*** Opening of DATA SHOWN ***

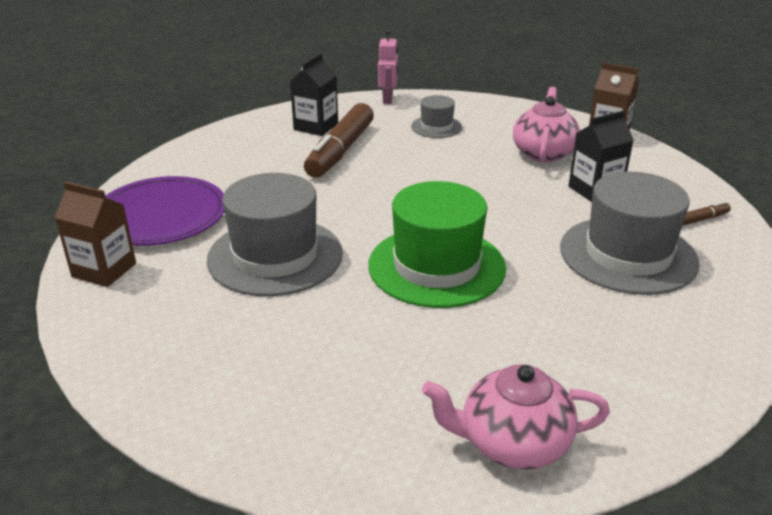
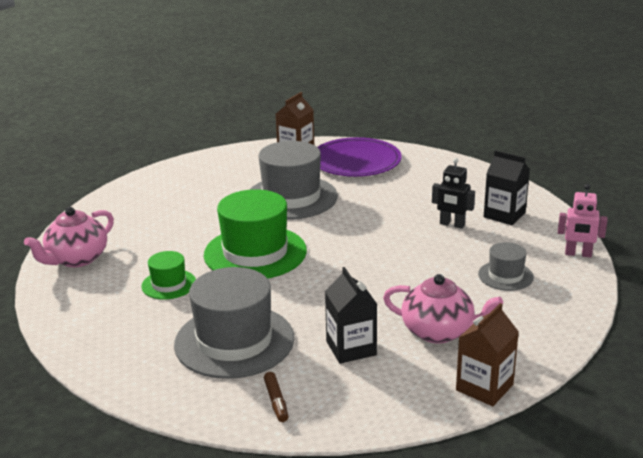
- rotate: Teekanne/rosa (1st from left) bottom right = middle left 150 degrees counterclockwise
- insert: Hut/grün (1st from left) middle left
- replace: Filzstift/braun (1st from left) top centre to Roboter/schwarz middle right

*** Close of DATA SHOWN ***

**WHAT THE EXERCISE ASKS**
Give a single number: the count of lines above that include the word "right".

**OUTPUT OF THE EXERCISE**
2